Content starts

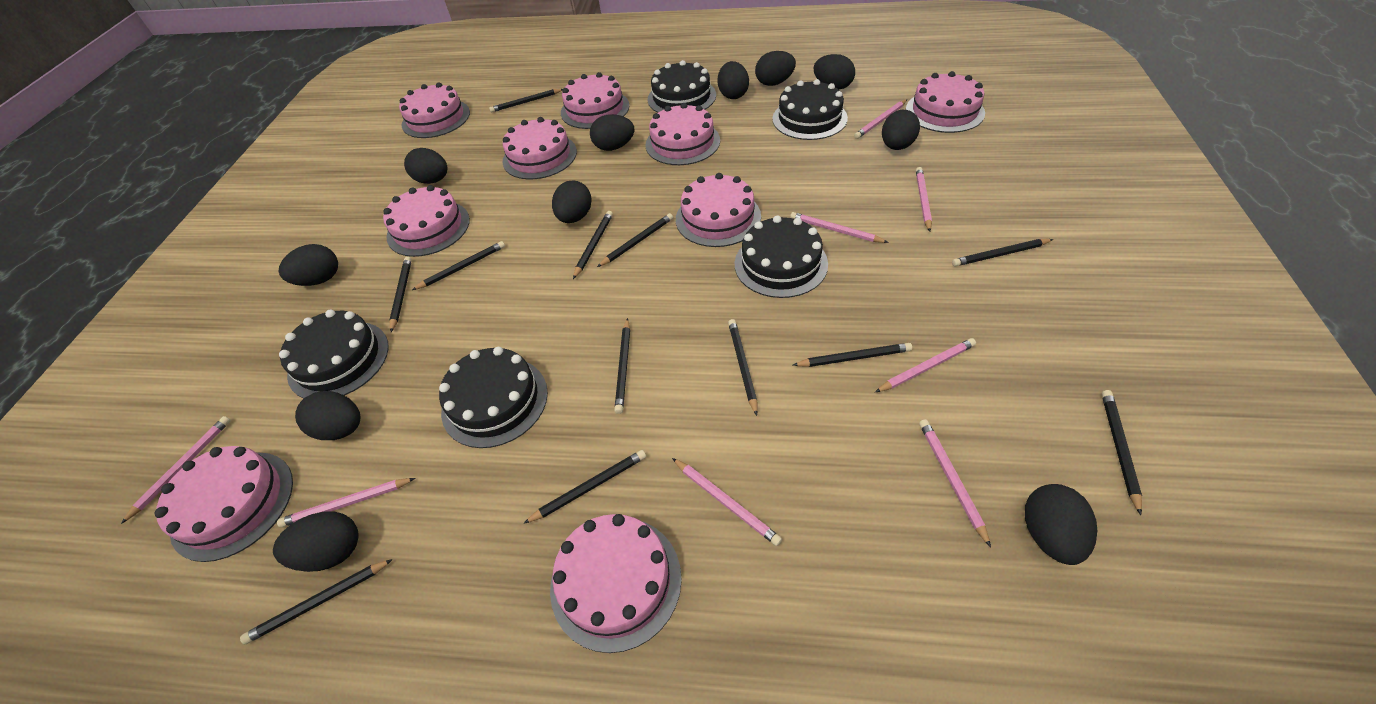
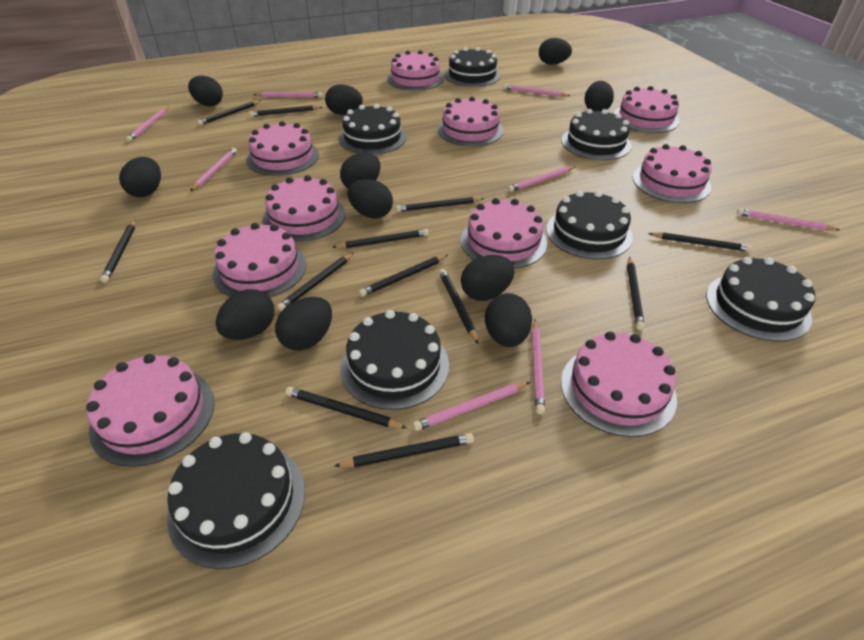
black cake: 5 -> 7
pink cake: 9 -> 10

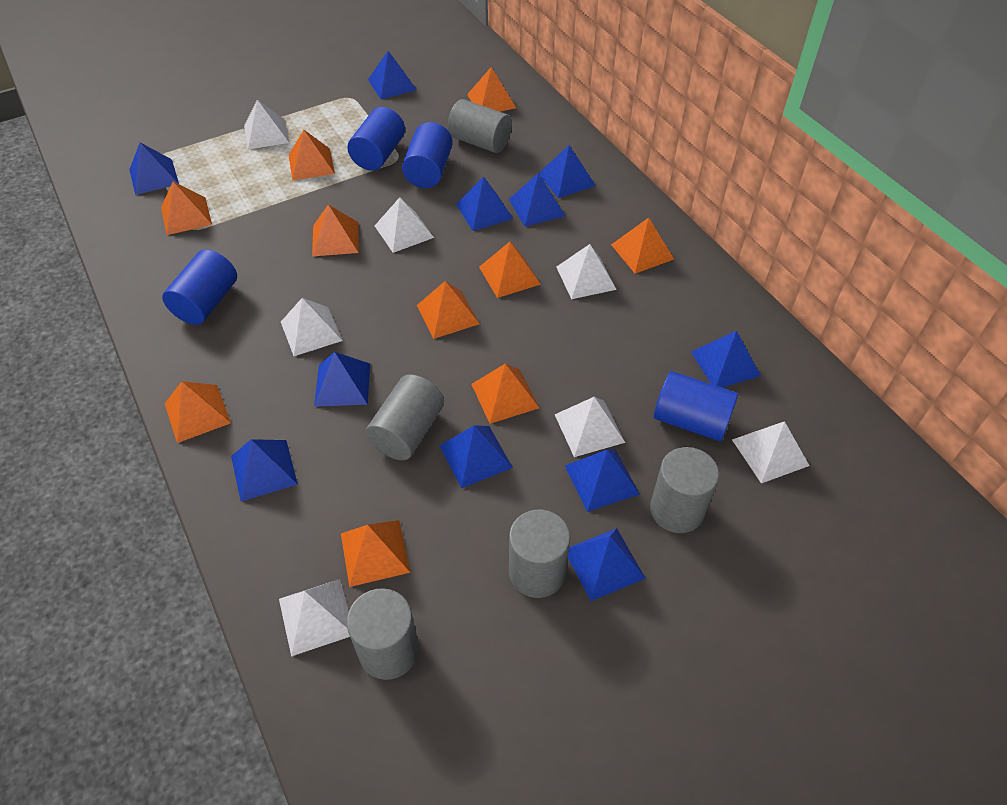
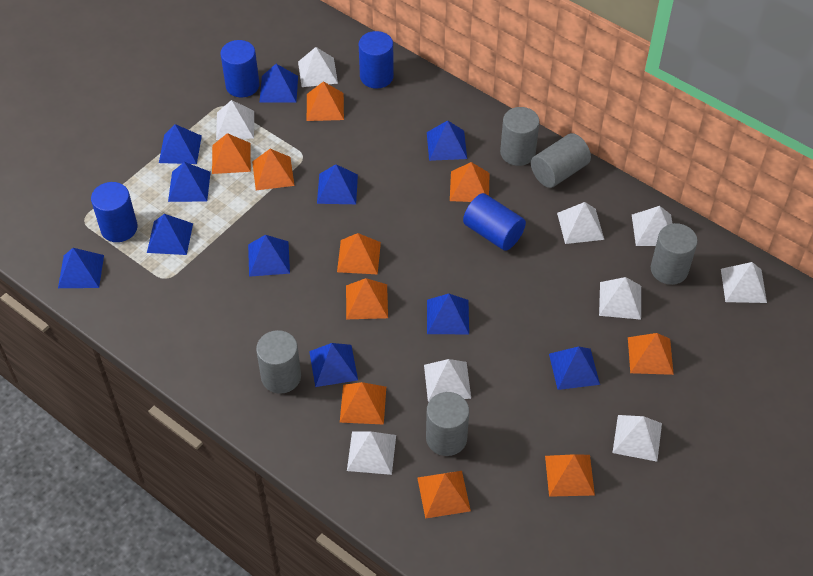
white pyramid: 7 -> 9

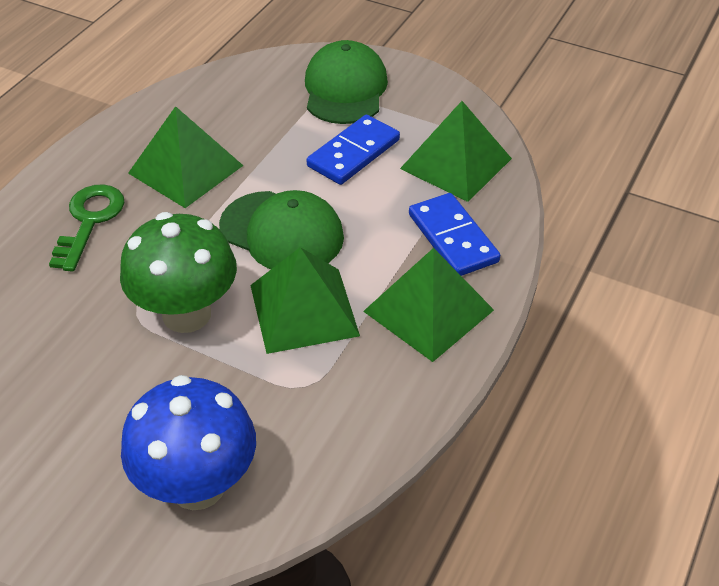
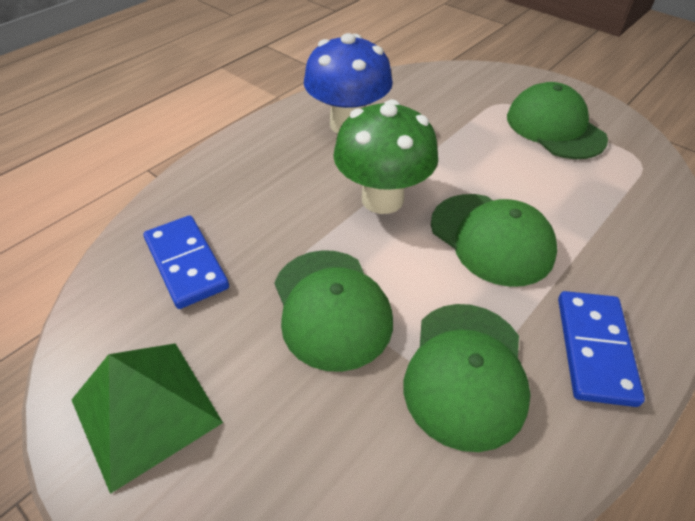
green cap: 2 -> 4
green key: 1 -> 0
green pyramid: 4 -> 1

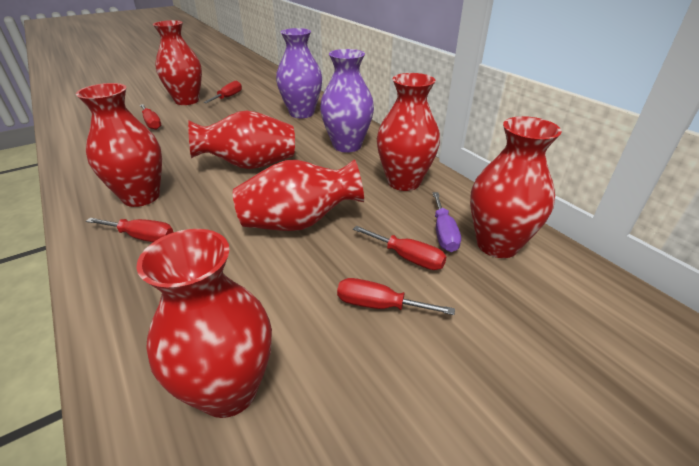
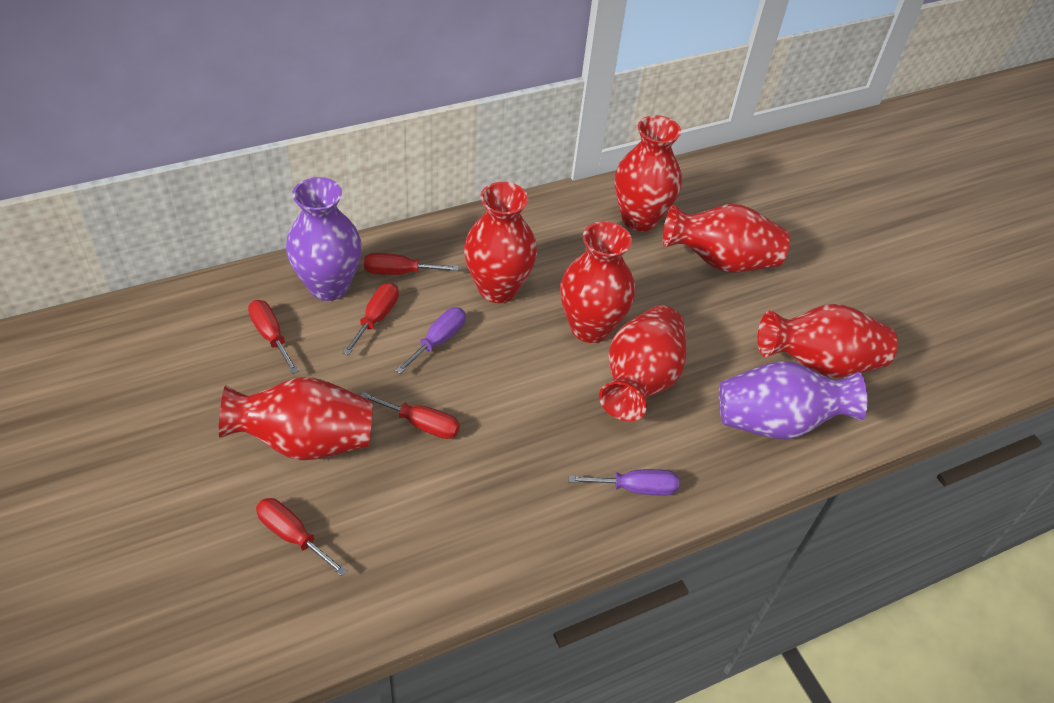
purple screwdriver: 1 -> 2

Content ends

WHAT THE TASK REQUIRES: Pick out each line above that includes "green" and show it.

RESULT:
green cap: 2 -> 4
green key: 1 -> 0
green pyramid: 4 -> 1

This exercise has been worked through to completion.